Task directions
Locate the string "none" in the records below. Copy every line where it occurs.

Material provided
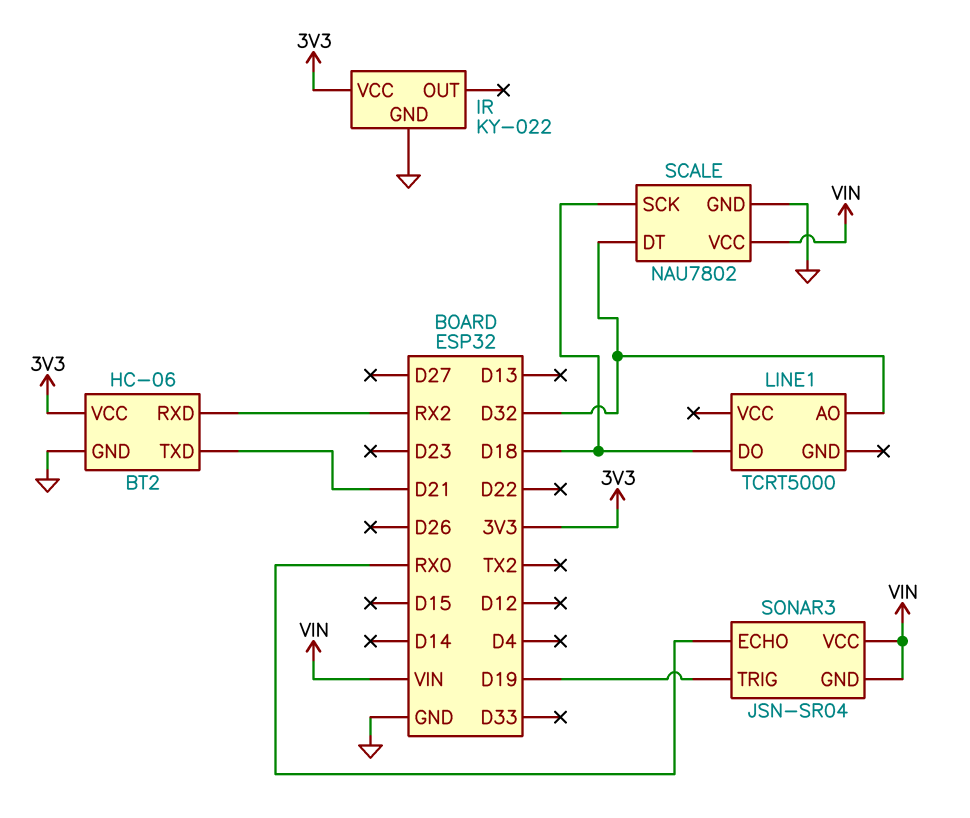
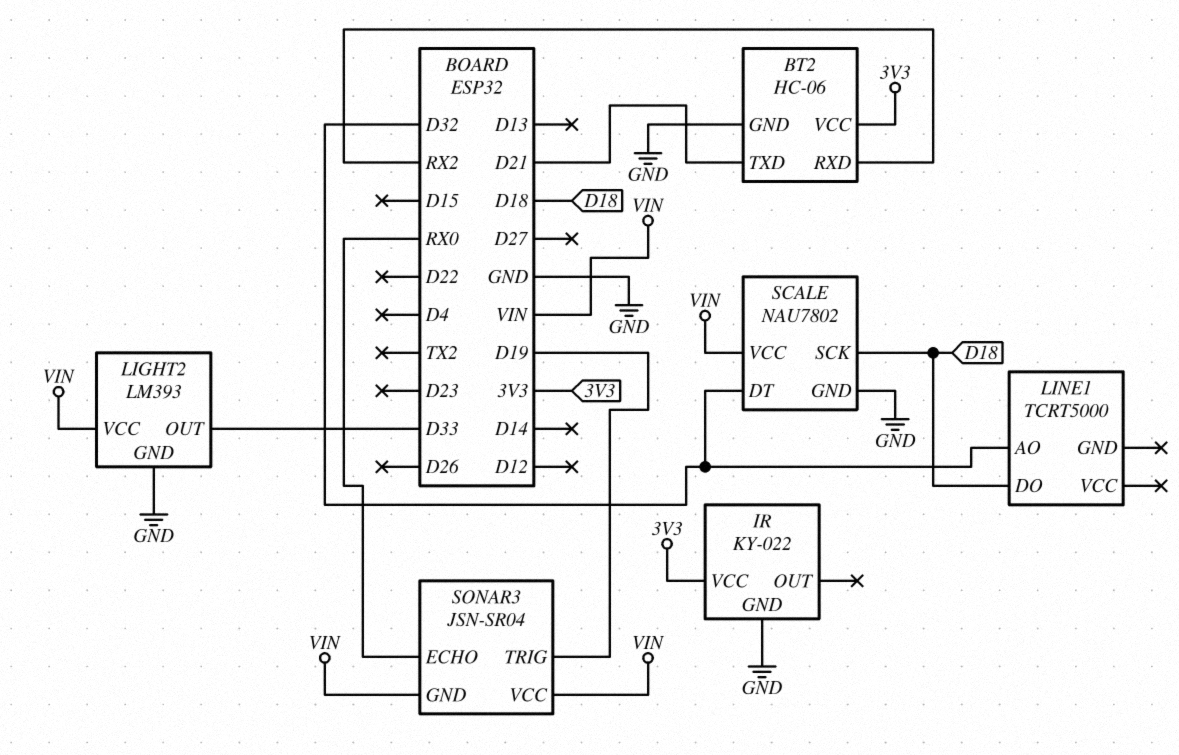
LIGHT2: none -> LM393
LIGHT2 pin GND: none -> GND
LIGHT2 pin OUT: none -> D33
LIGHT2 pin VCC: none -> VIN

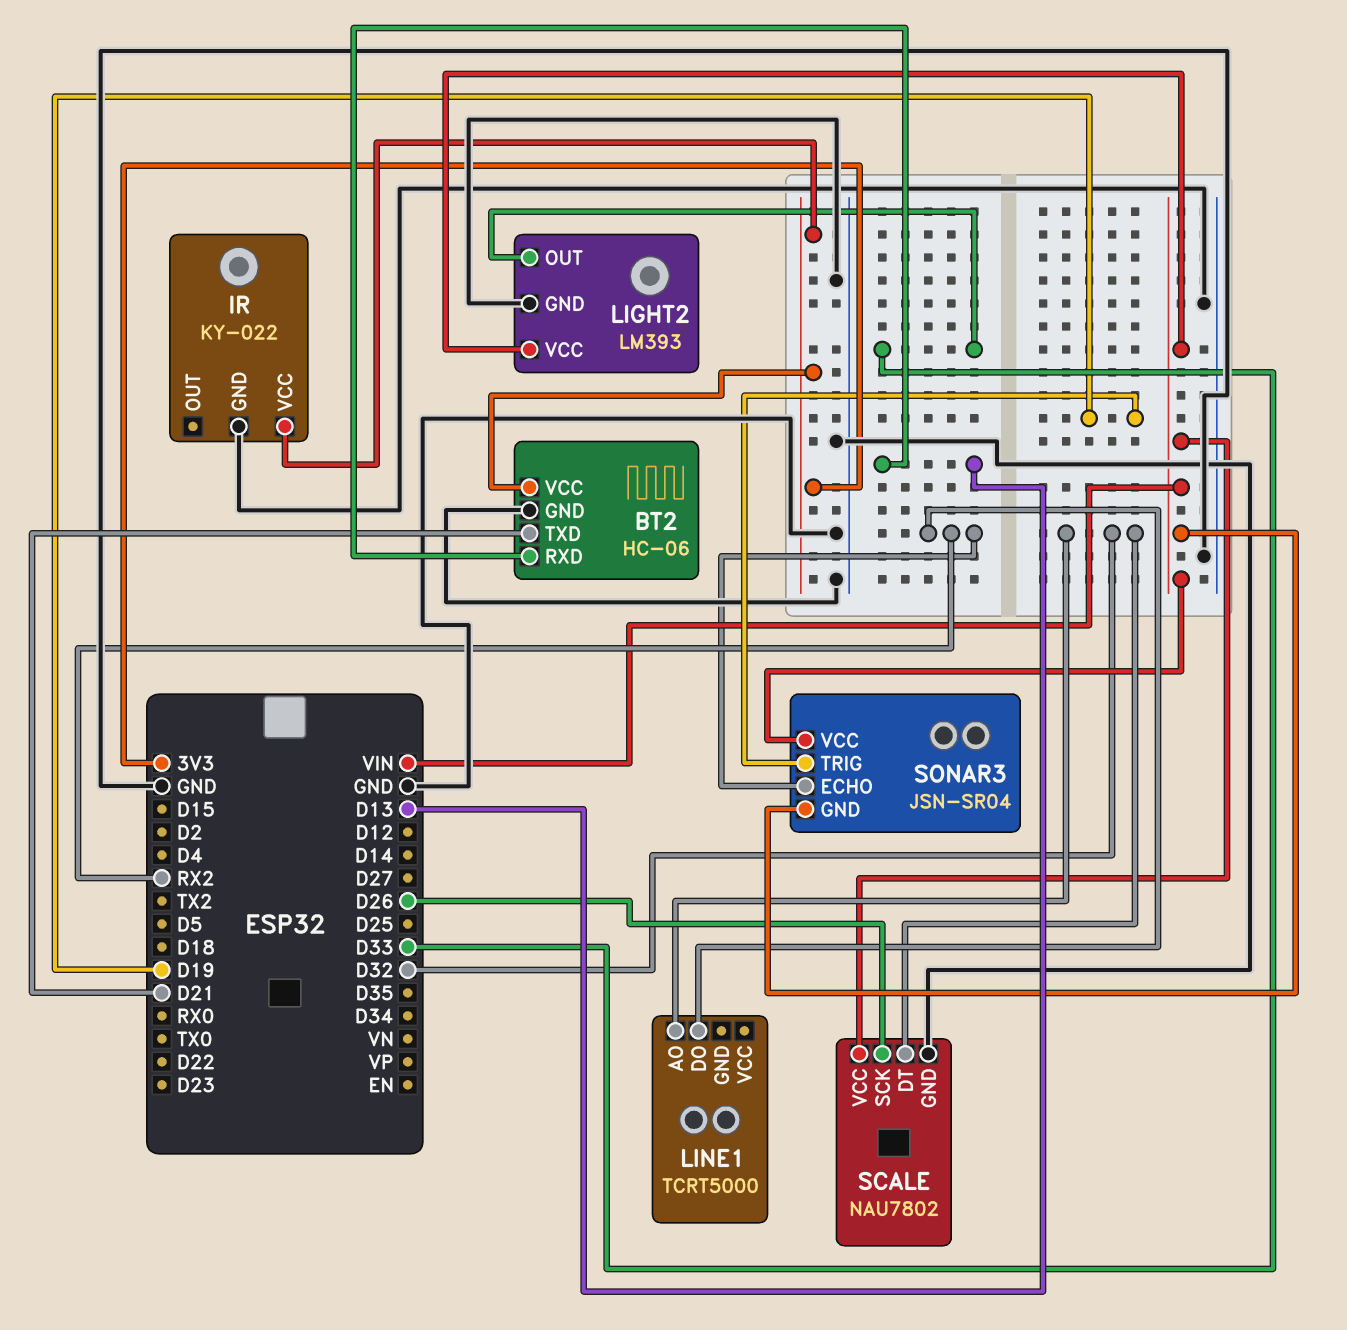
BT2 pin RXD: RX2 -> D13
LINE1 pin DO: D18 -> RX2
SCALE pin SCK: D18 -> D26
SONAR3 pin ECHO: RX0 -> RX2

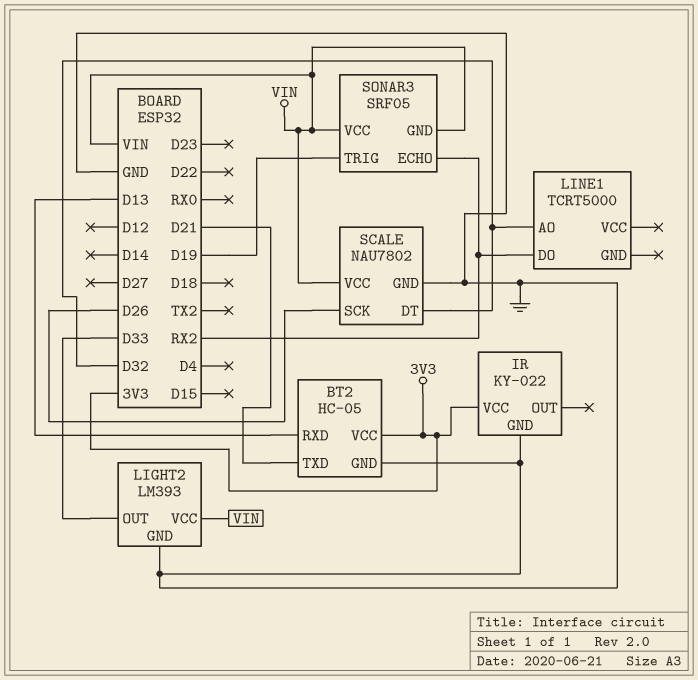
BT2: HC-06 -> HC-05
SONAR3: JSN-SR04 -> SRF05

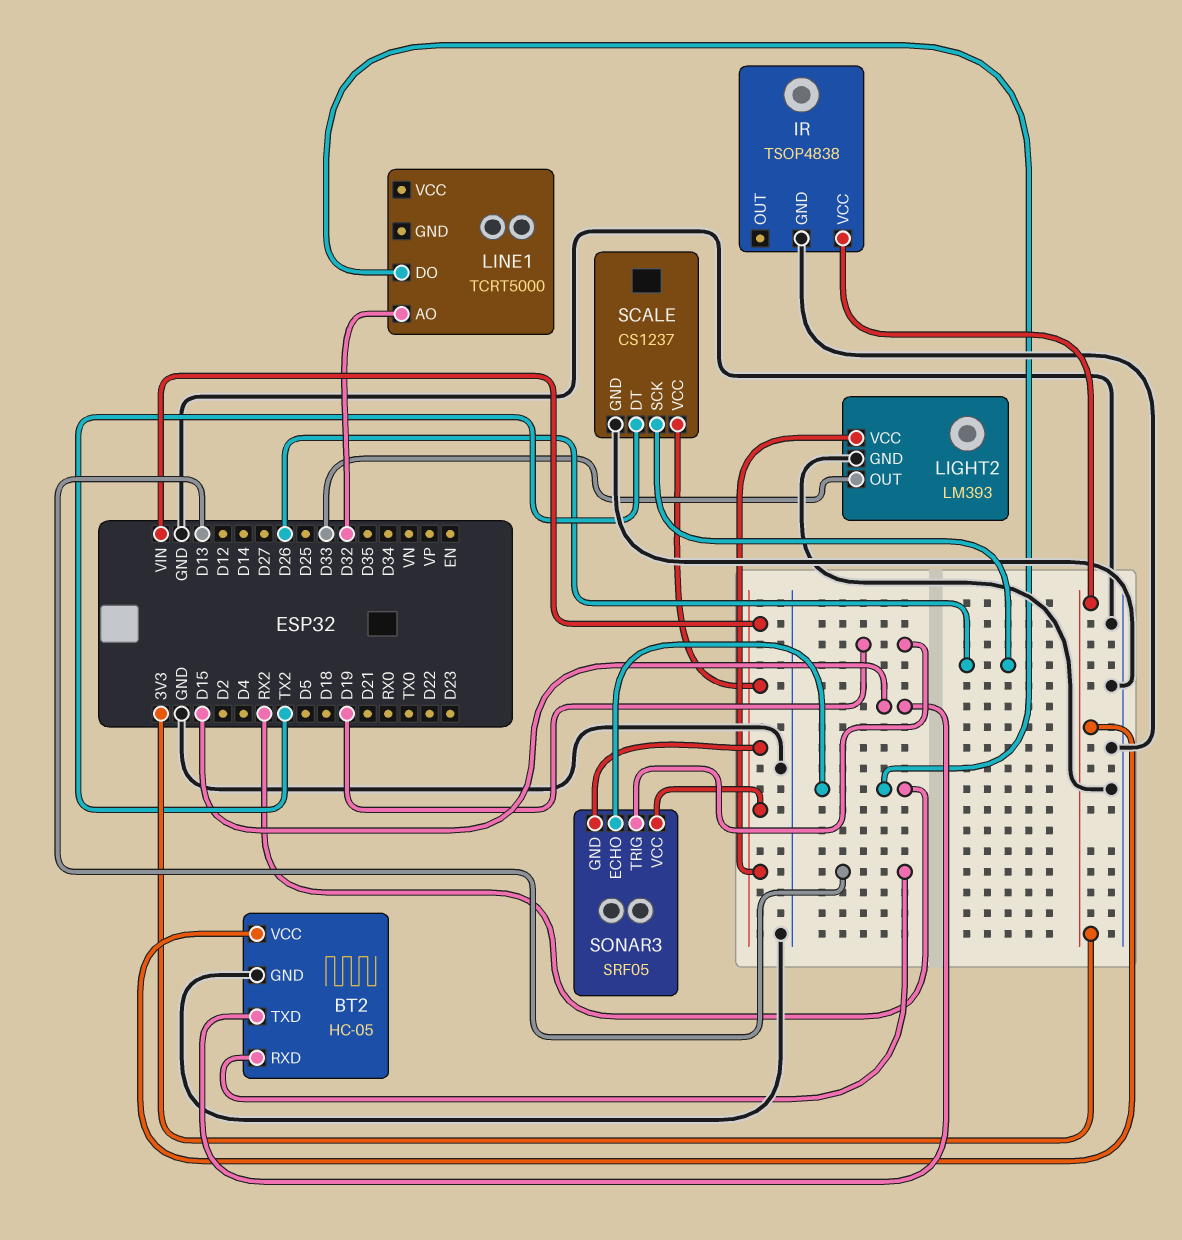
BT2 pin TXD: D21 -> D15
IR: KY-022 -> TSOP4838
SCALE: NAU7802 -> CS1237
SCALE pin DT: D32 -> TX2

Output
LIGHT2: none -> LM393
LIGHT2 pin GND: none -> GND
LIGHT2 pin OUT: none -> D33
LIGHT2 pin VCC: none -> VIN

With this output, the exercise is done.